WHAT IS ASKED
Rewrite the listing below, swapping each "none" for "blank" and keeping every other character as it is. Leave the pictures out of your answer.

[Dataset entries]
======

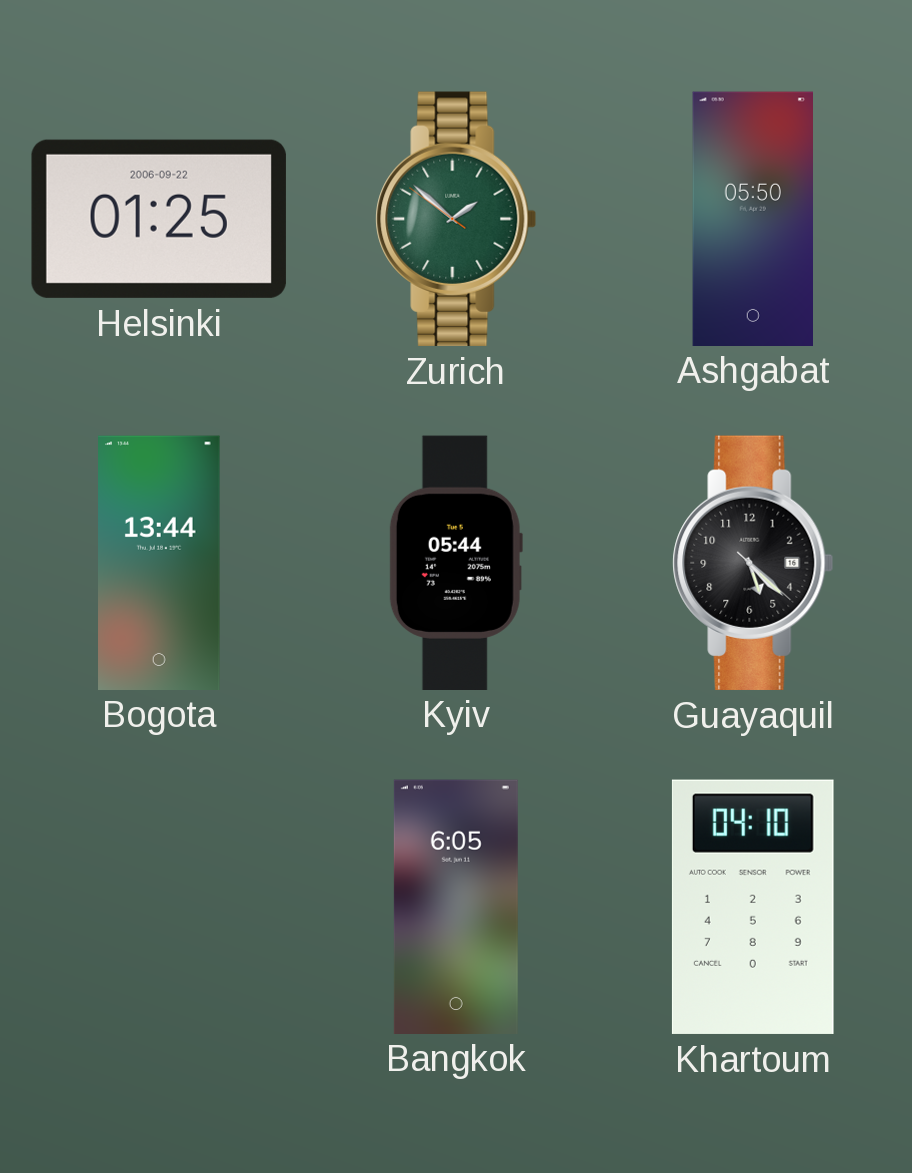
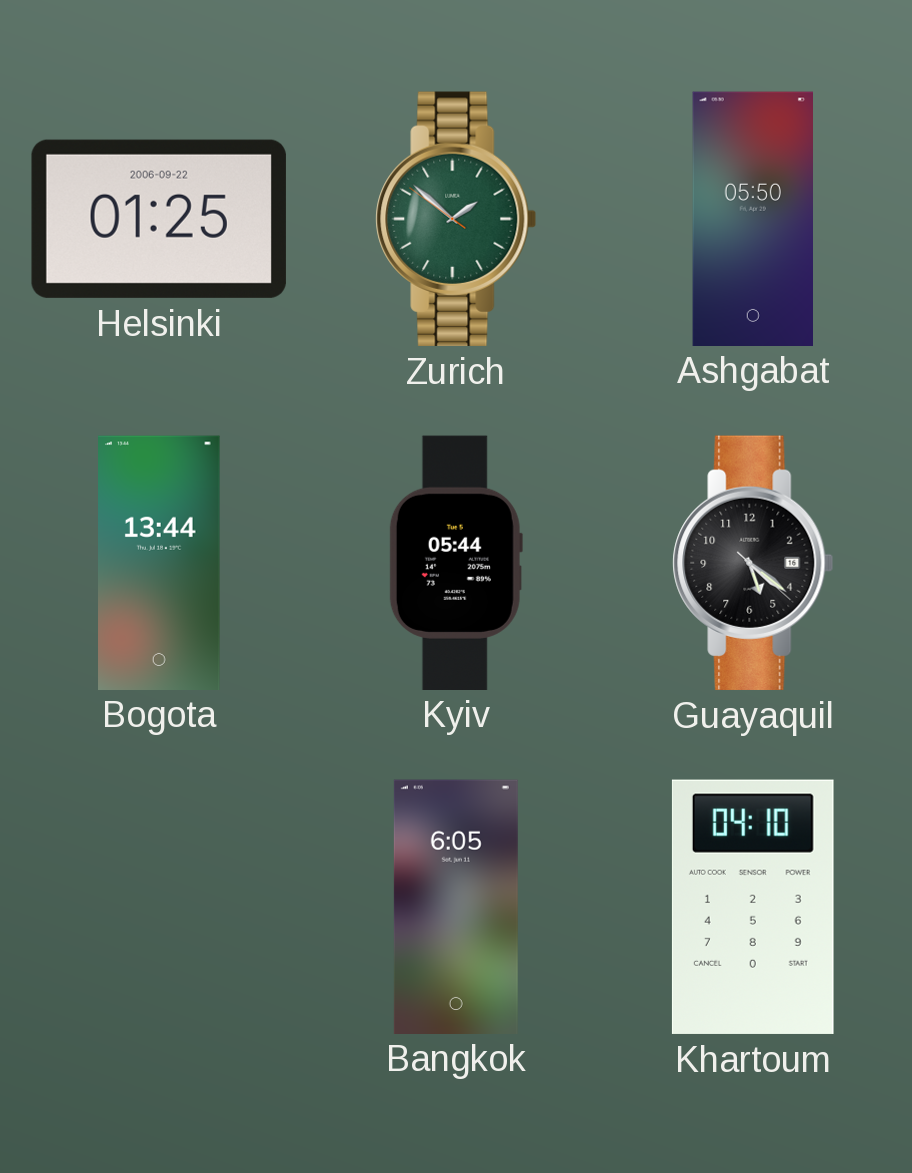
Guayaquil: 5:22 -> 5:21
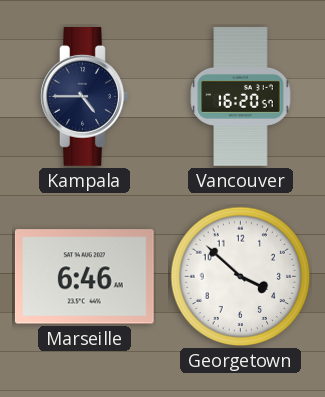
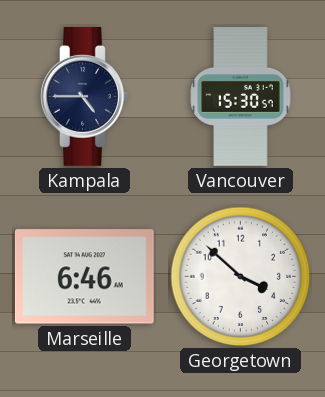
Vancouver: 16:20 -> 15:30
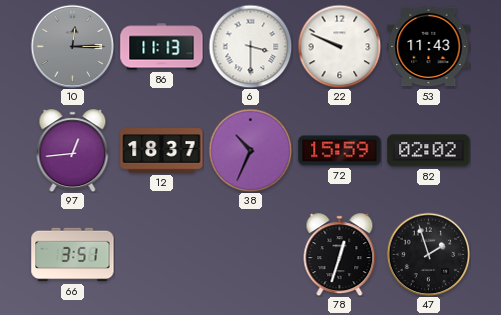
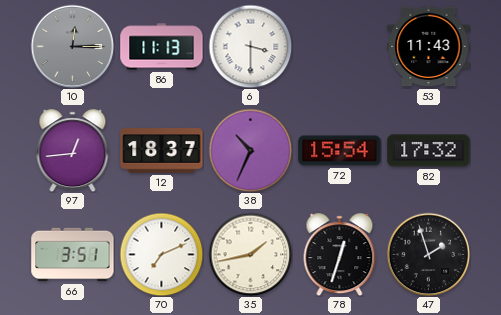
22: 9:49 -> none
72: 15:59 -> 15:54
82: 02:02 -> 17:32
70: none -> 7:11
35: none -> 1:43
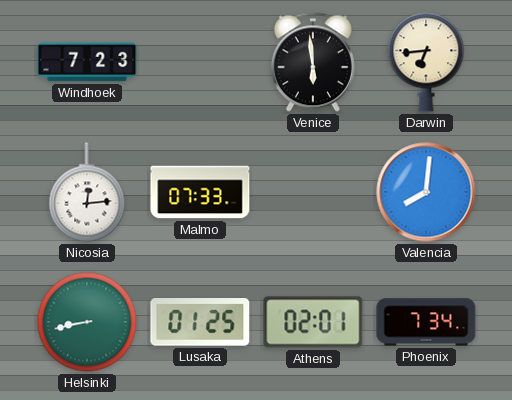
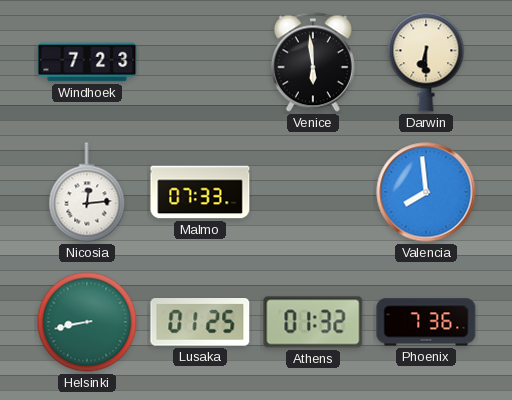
Darwin: 6:44 -> 6:30
Valencia: 8:01 -> 7:59
Athens: 02:01 -> 01:32
Phoenix: 7:34 -> 7:36
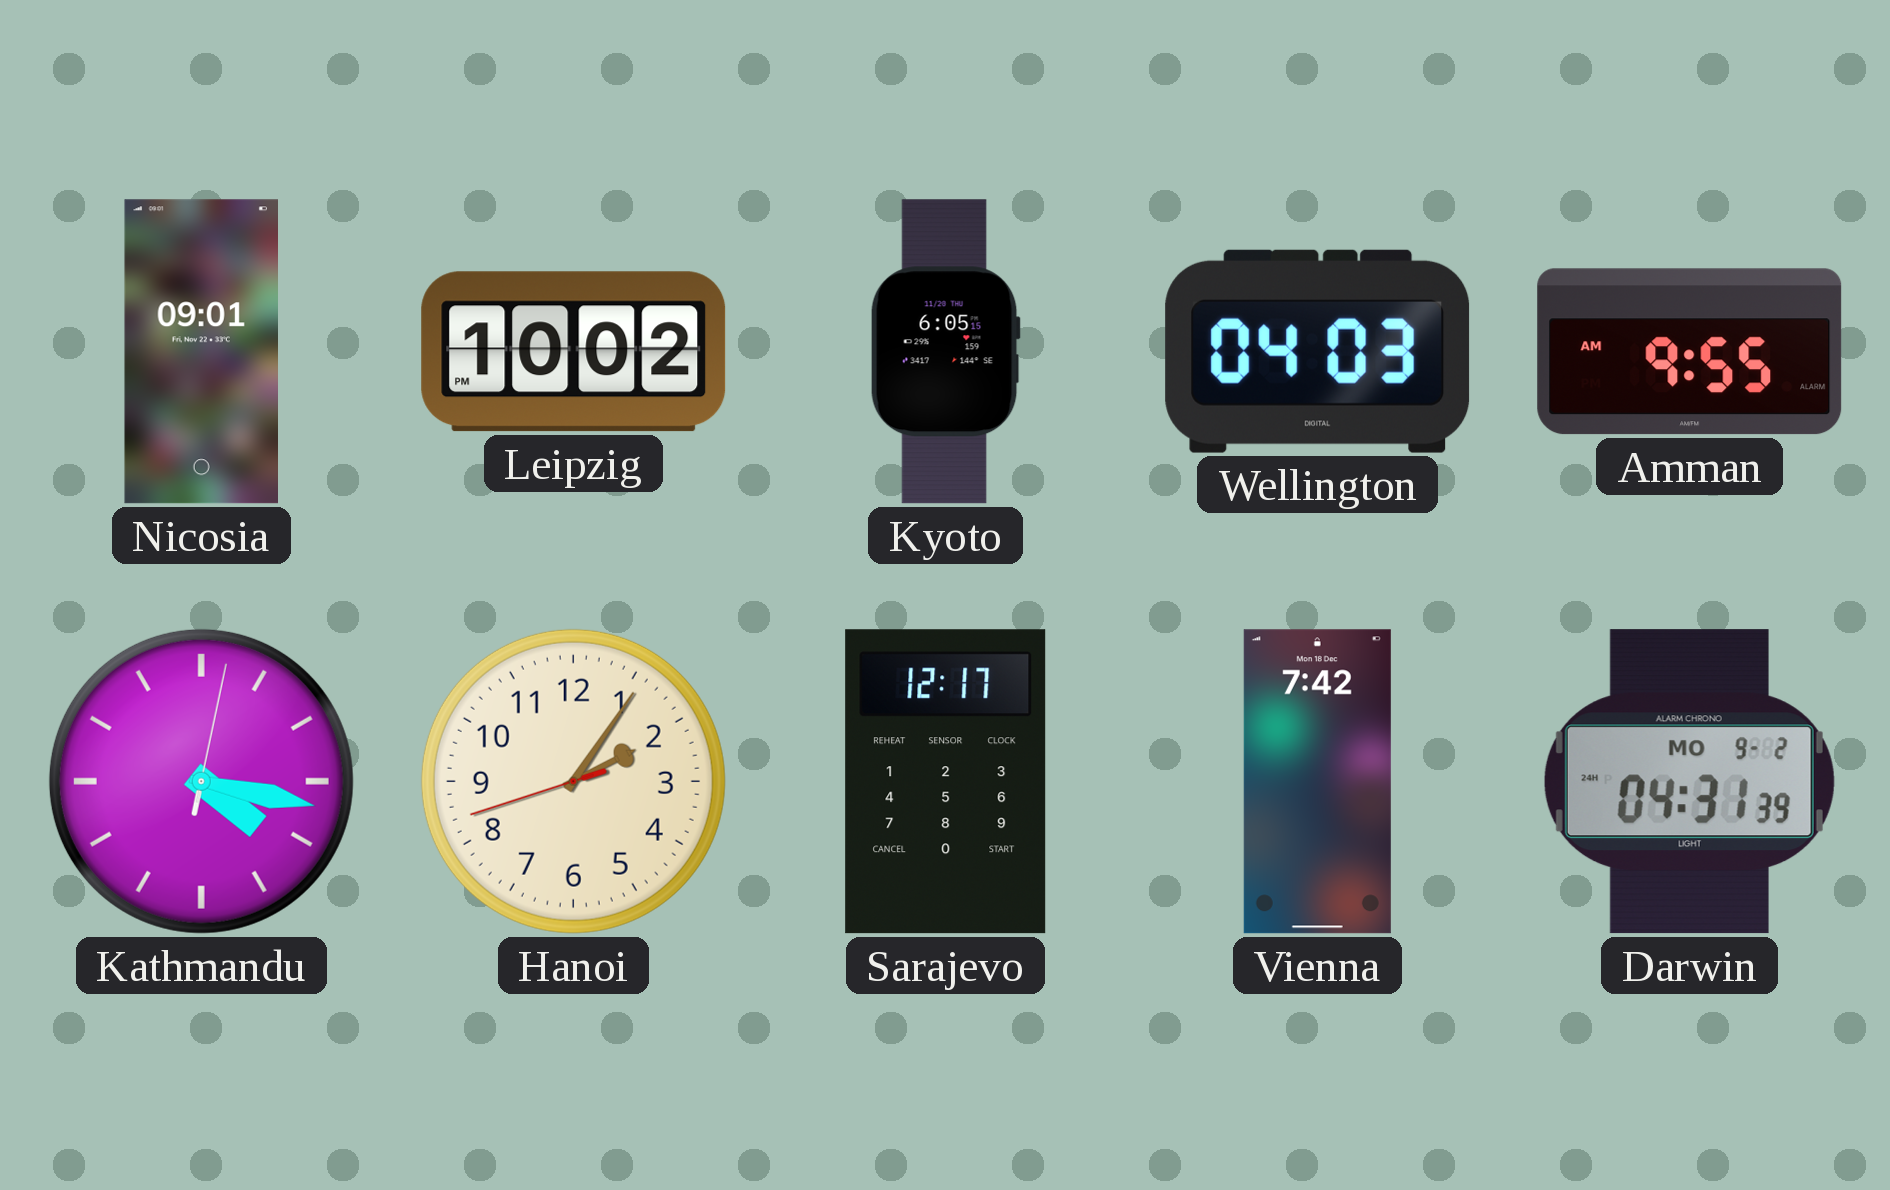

======

RESPONSE TO THIS EXERCISE
Guayaquil: 5:22 -> 5:21
Vancouver: 16:20 -> 15:30
22: 9:49 -> blank
72: 15:59 -> 15:54
82: 02:02 -> 17:32
70: blank -> 7:11
35: blank -> 1:43
Darwin: 6:44 -> 6:30
Valencia: 8:01 -> 7:59
Athens: 02:01 -> 01:32
Phoenix: 7:34 -> 7:36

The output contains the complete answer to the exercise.